An exact reprint of the data below is required, line for line.

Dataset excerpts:
....................

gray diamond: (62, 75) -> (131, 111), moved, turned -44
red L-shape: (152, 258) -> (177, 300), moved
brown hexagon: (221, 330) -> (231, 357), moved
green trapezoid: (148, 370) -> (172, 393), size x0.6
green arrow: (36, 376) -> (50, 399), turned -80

....................

● **Answer to this task**
gray diamond: (62, 75) -> (131, 111), moved, turned -44
red L-shape: (152, 258) -> (177, 300), moved
brown hexagon: (221, 330) -> (231, 357), moved
green trapezoid: (148, 370) -> (172, 393), size x0.6
green arrow: (36, 376) -> (50, 399), turned -80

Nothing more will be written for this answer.